→ **Directions**: Except for the pictures, retype the records that follow exactly.

[Supplied data]

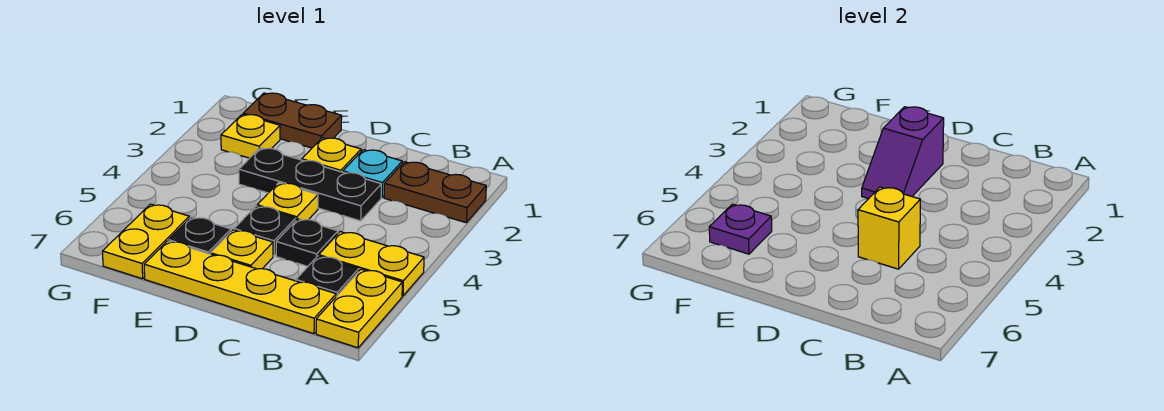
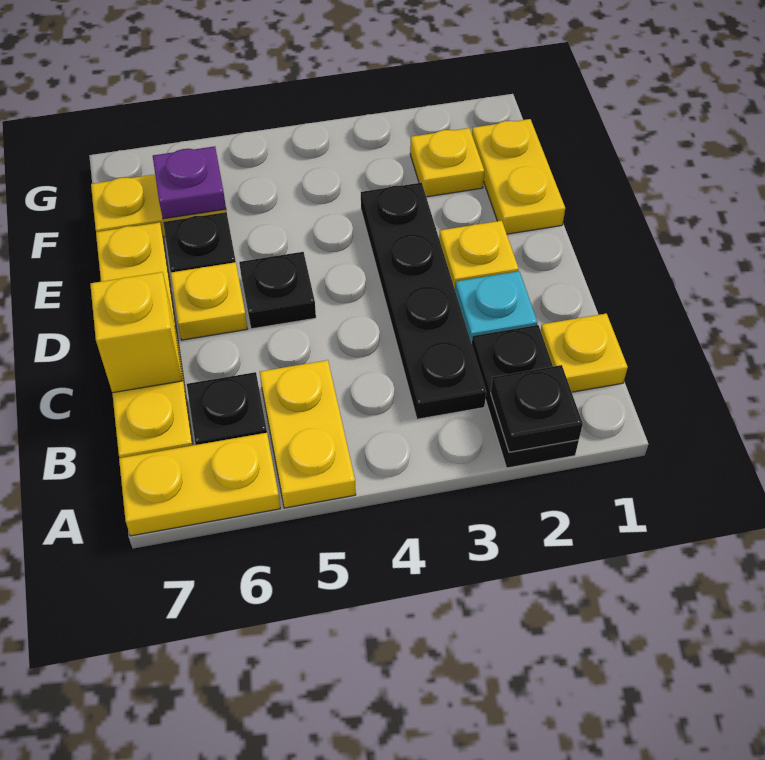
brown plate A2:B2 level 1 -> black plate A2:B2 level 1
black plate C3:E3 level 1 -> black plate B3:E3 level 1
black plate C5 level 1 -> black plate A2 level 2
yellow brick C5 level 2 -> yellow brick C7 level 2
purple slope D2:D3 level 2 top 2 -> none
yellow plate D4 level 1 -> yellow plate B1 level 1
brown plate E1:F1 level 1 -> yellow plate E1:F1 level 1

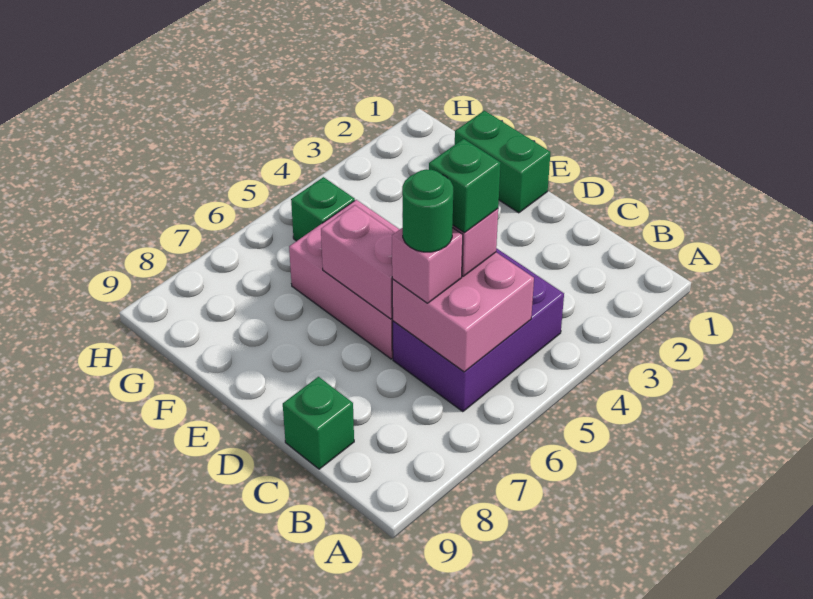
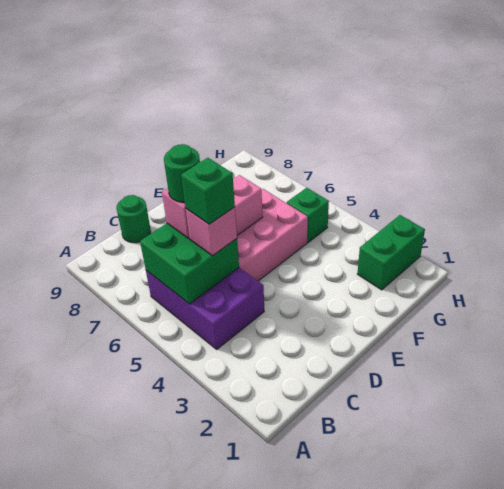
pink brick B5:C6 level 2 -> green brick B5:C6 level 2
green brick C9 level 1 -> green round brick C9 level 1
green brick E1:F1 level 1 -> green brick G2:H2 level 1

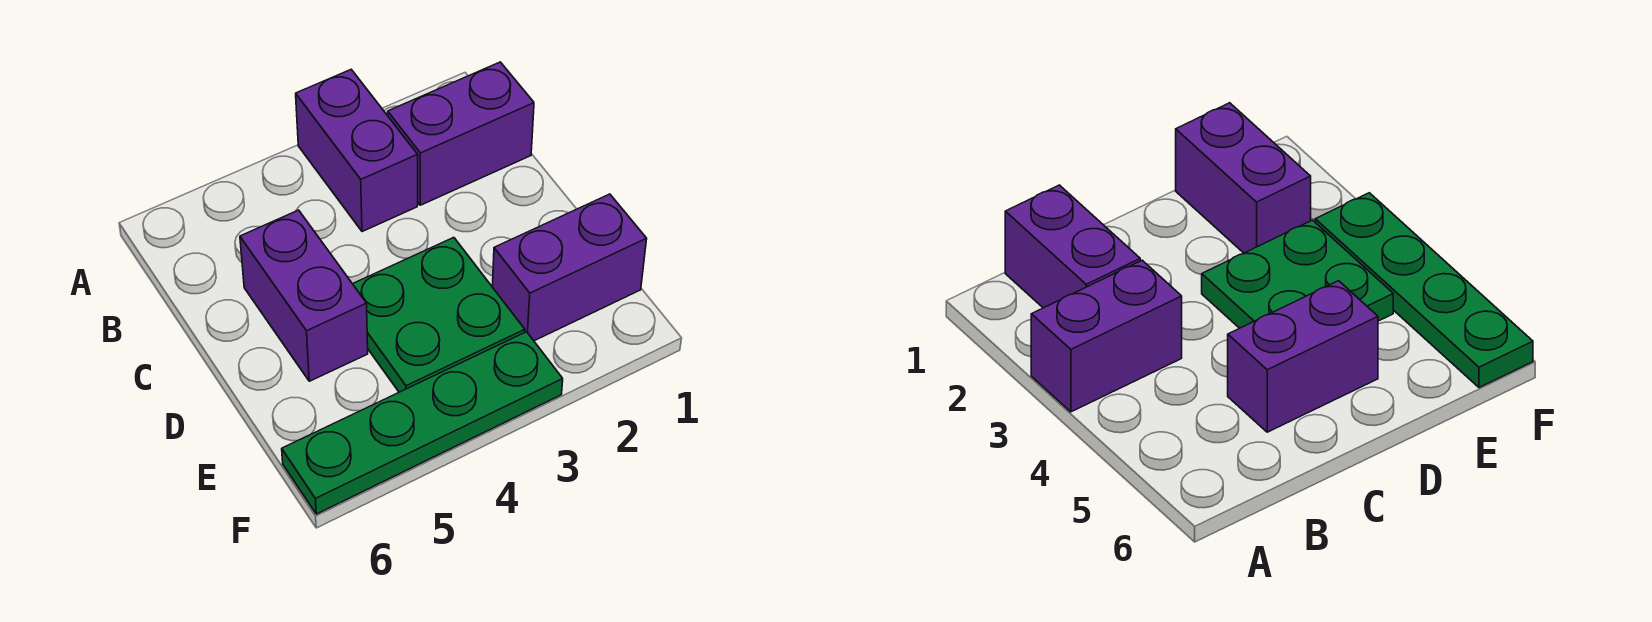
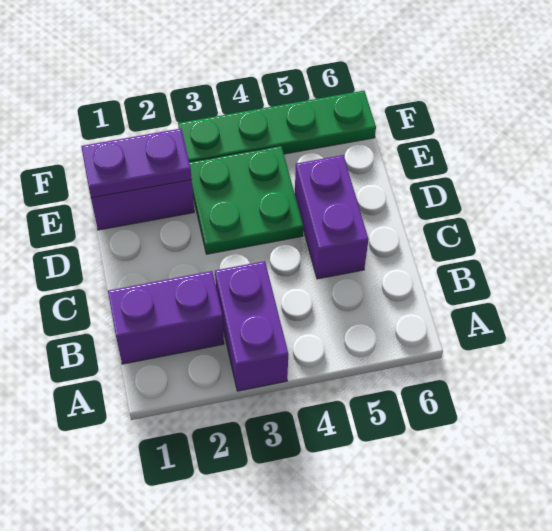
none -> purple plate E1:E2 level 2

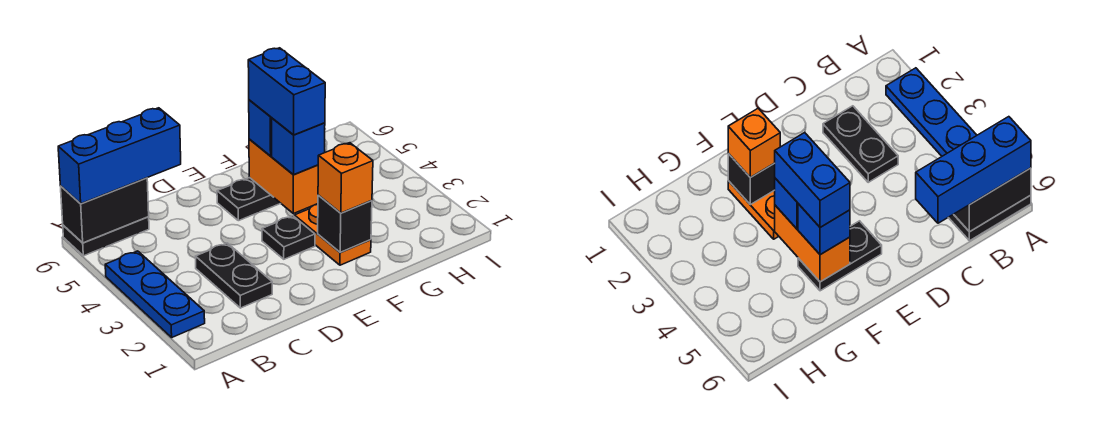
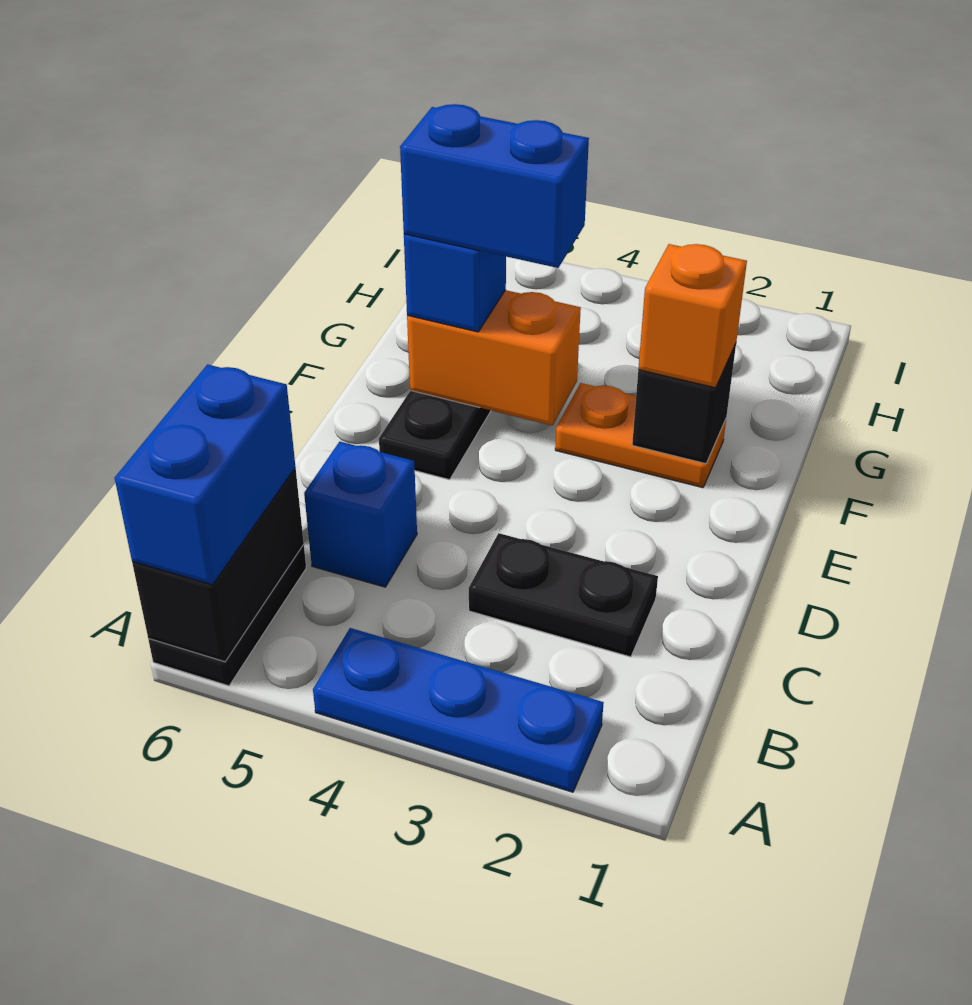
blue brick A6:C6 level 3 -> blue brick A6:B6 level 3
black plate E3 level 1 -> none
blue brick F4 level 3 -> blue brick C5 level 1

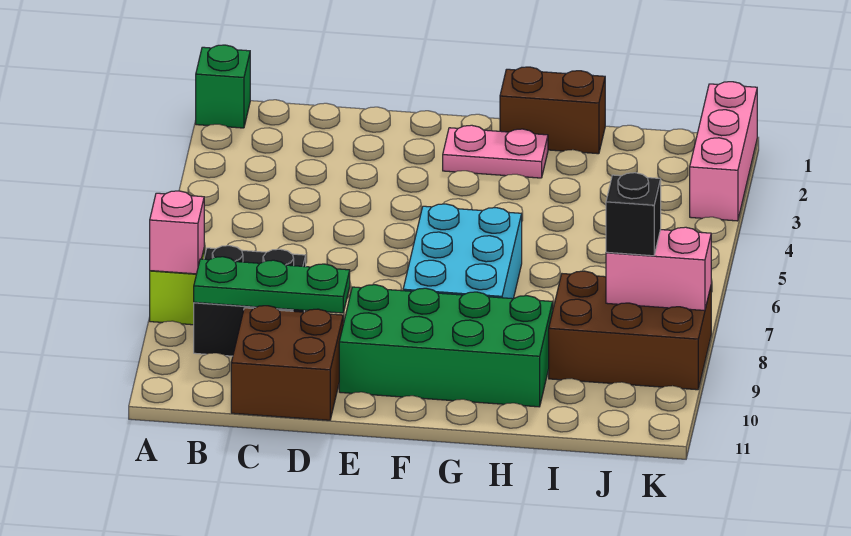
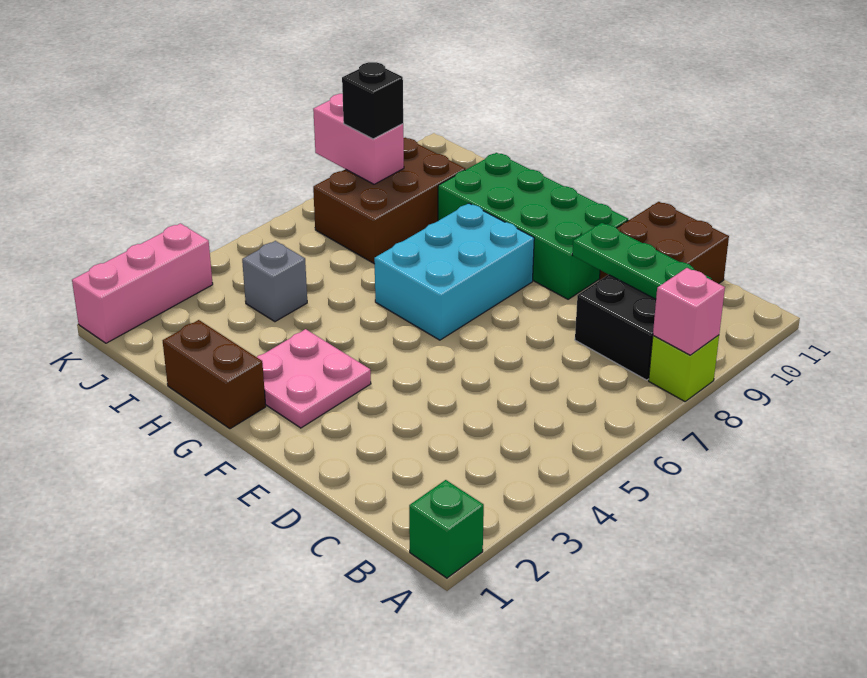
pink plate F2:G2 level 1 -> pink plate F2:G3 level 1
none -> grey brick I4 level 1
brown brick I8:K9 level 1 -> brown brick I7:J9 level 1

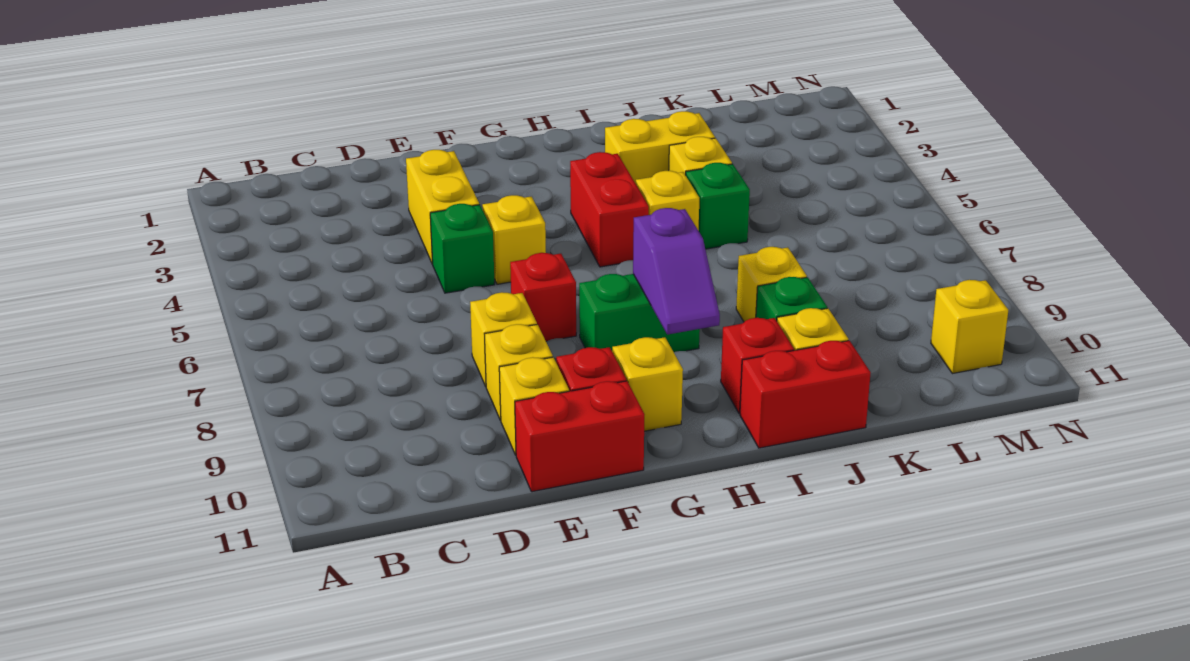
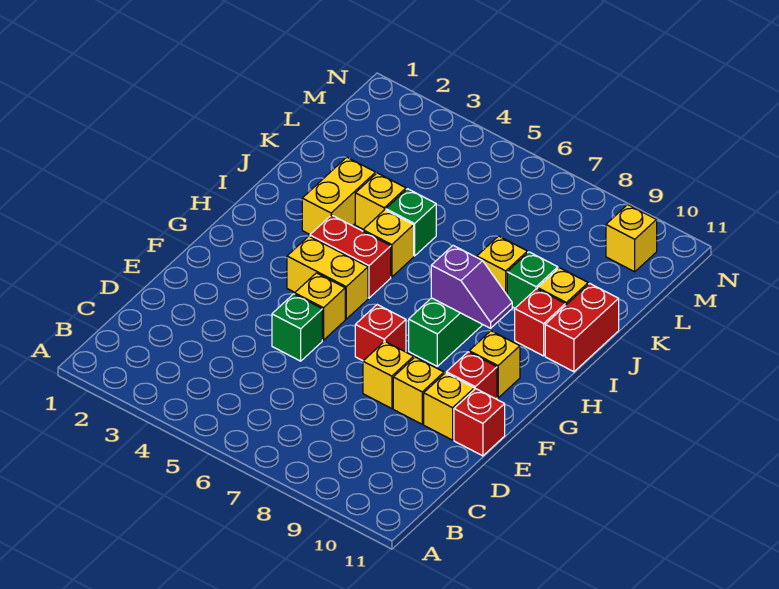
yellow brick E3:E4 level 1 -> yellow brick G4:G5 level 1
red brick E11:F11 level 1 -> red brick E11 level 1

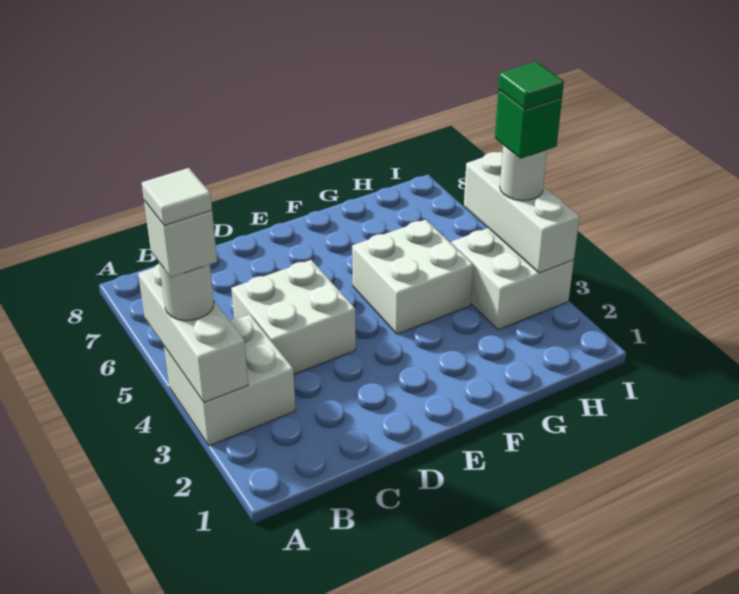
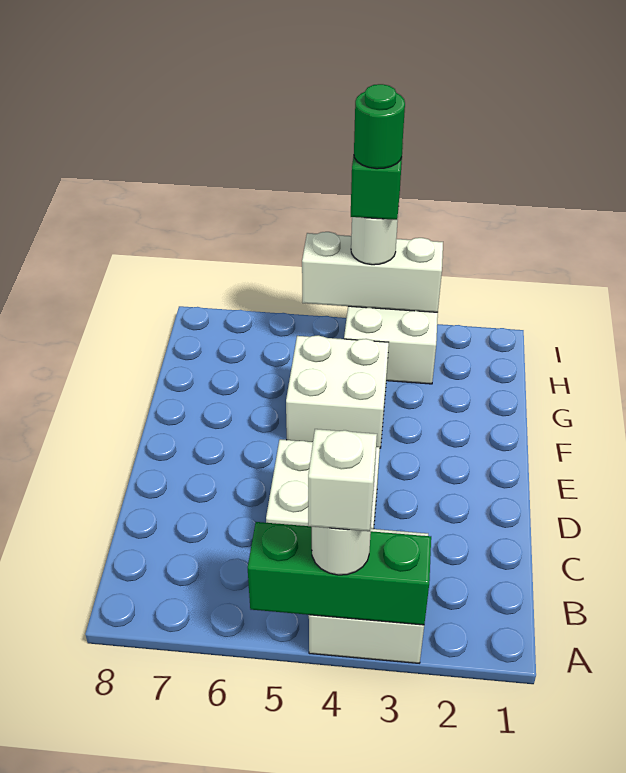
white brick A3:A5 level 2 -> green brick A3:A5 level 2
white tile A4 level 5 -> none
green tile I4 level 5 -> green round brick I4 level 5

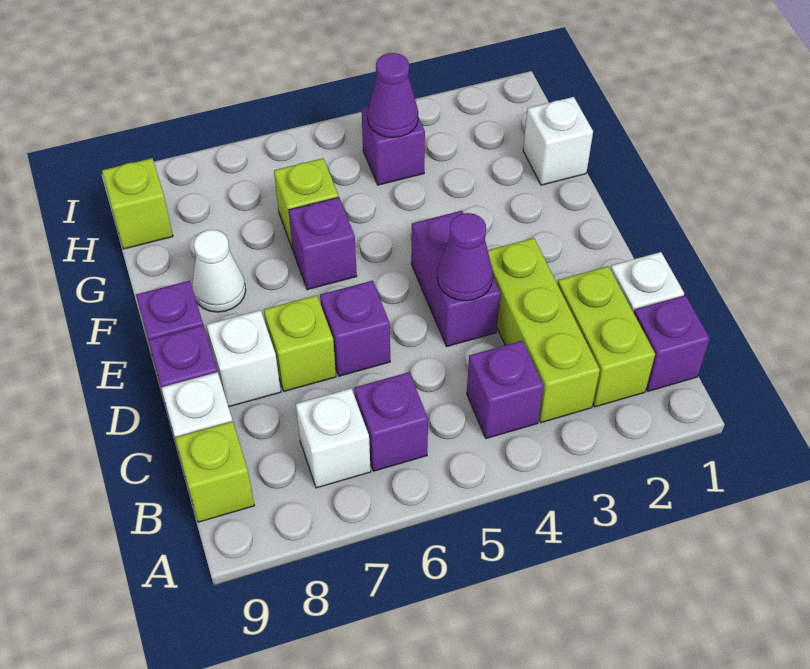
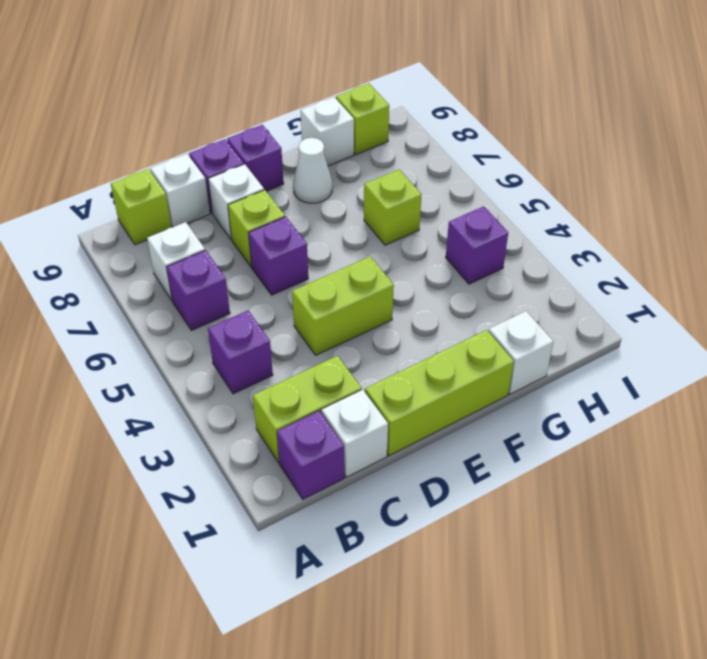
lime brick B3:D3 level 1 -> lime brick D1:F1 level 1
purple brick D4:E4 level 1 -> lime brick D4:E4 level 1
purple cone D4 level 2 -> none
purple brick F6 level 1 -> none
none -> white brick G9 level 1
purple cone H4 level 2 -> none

[/Supplied data]

→ **Answer to this exercise**:
brown plate A2:B2 level 1 -> black plate A2:B2 level 1
black plate C3:E3 level 1 -> black plate B3:E3 level 1
black plate C5 level 1 -> black plate A2 level 2
yellow brick C5 level 2 -> yellow brick C7 level 2
purple slope D2:D3 level 2 top 2 -> none
yellow plate D4 level 1 -> yellow plate B1 level 1
brown plate E1:F1 level 1 -> yellow plate E1:F1 level 1

pink brick B5:C6 level 2 -> green brick B5:C6 level 2
green brick C9 level 1 -> green round brick C9 level 1
green brick E1:F1 level 1 -> green brick G2:H2 level 1

none -> purple plate E1:E2 level 2

blue brick A6:C6 level 3 -> blue brick A6:B6 level 3
black plate E3 level 1 -> none
blue brick F4 level 3 -> blue brick C5 level 1

pink plate F2:G2 level 1 -> pink plate F2:G3 level 1
none -> grey brick I4 level 1
brown brick I8:K9 level 1 -> brown brick I7:J9 level 1

yellow brick E3:E4 level 1 -> yellow brick G4:G5 level 1
red brick E11:F11 level 1 -> red brick E11 level 1

white brick A3:A5 level 2 -> green brick A3:A5 level 2
white tile A4 level 5 -> none
green tile I4 level 5 -> green round brick I4 level 5

lime brick B3:D3 level 1 -> lime brick D1:F1 level 1
purple brick D4:E4 level 1 -> lime brick D4:E4 level 1
purple cone D4 level 2 -> none
purple brick F6 level 1 -> none
none -> white brick G9 level 1
purple cone H4 level 2 -> none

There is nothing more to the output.